_Task_. In the material below, find all lines with the string "spray" and copy them.

_Exercise inputs_.

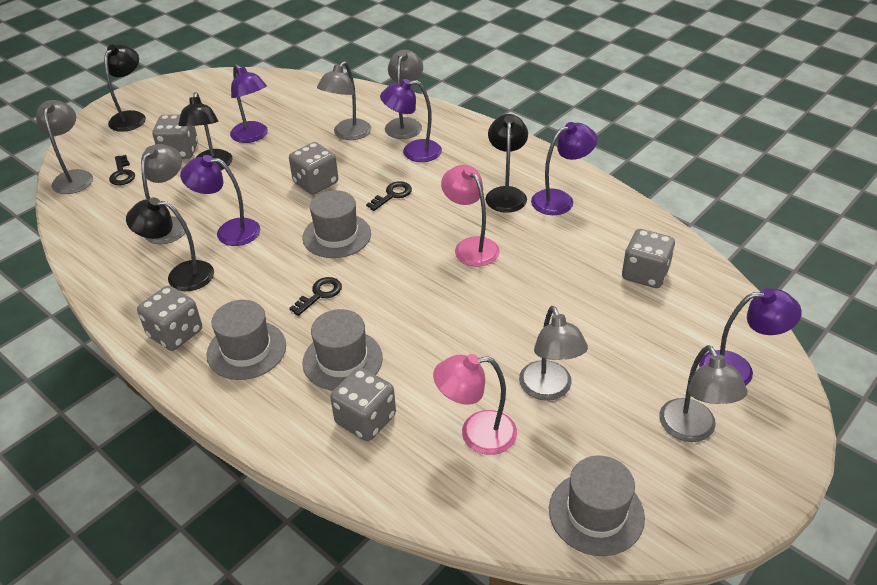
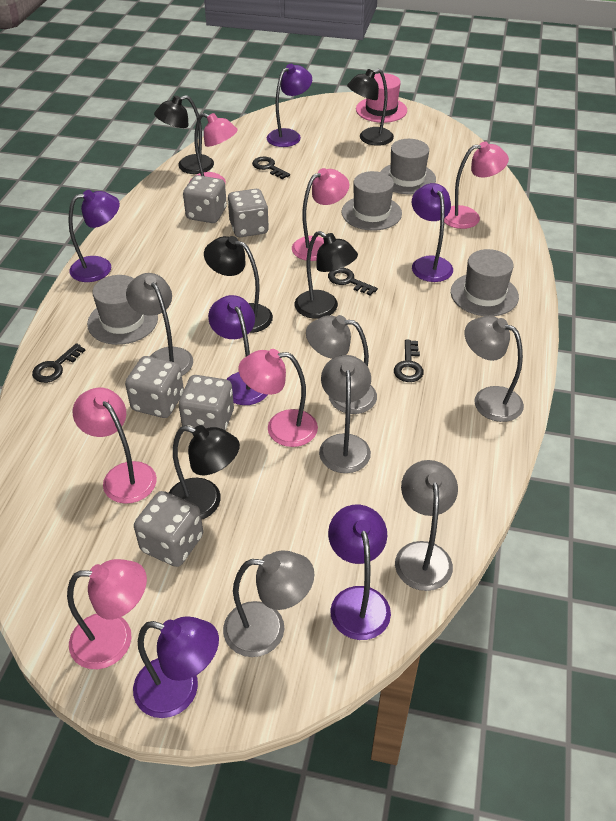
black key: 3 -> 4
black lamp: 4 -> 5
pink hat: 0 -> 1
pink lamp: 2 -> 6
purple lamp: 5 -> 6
...
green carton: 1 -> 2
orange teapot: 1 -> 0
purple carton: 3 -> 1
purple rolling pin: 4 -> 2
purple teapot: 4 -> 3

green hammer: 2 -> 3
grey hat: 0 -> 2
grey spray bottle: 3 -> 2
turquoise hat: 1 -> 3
---
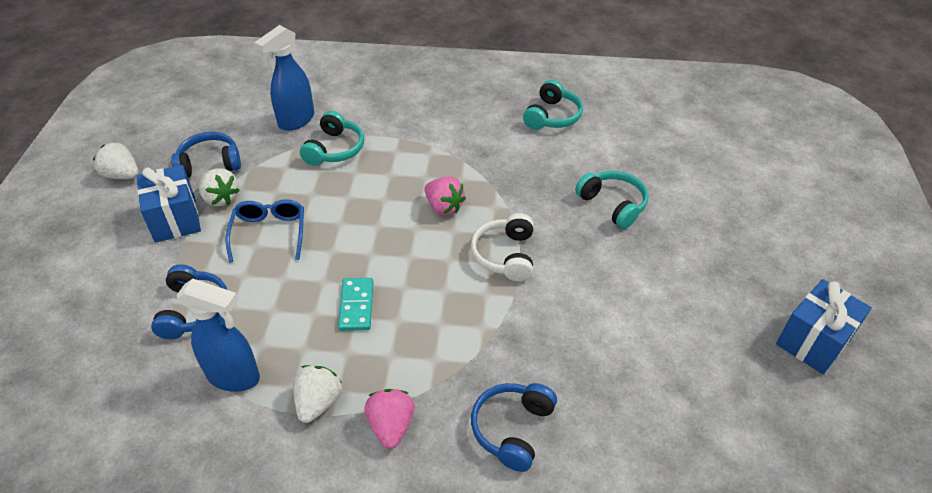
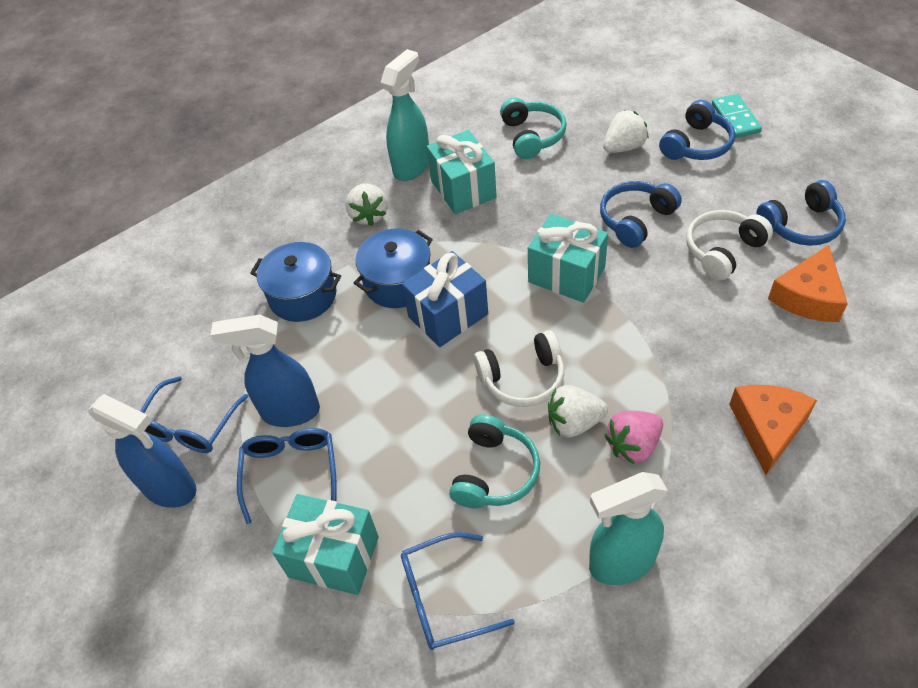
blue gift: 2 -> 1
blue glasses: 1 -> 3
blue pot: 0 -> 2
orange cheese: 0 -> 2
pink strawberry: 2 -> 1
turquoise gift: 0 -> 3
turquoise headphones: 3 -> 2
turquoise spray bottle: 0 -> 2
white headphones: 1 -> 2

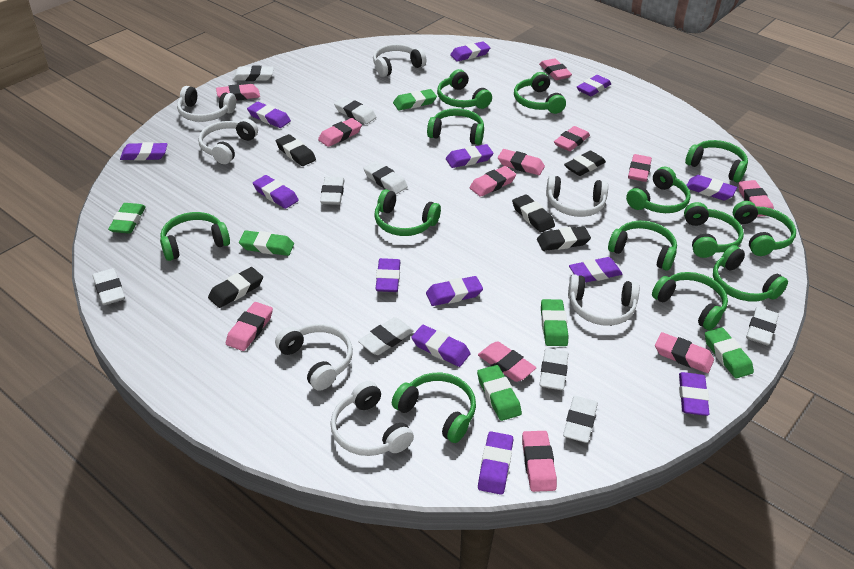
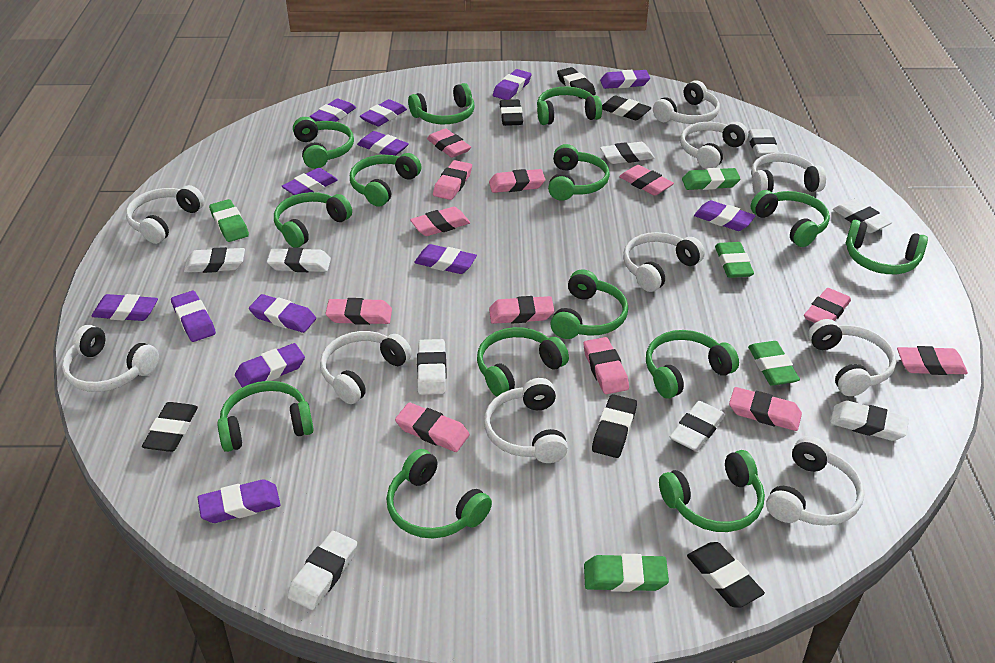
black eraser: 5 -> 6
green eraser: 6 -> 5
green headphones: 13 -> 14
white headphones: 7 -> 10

_Reply_.
grey spray bottle: 3 -> 2
turquoise spray bottle: 0 -> 2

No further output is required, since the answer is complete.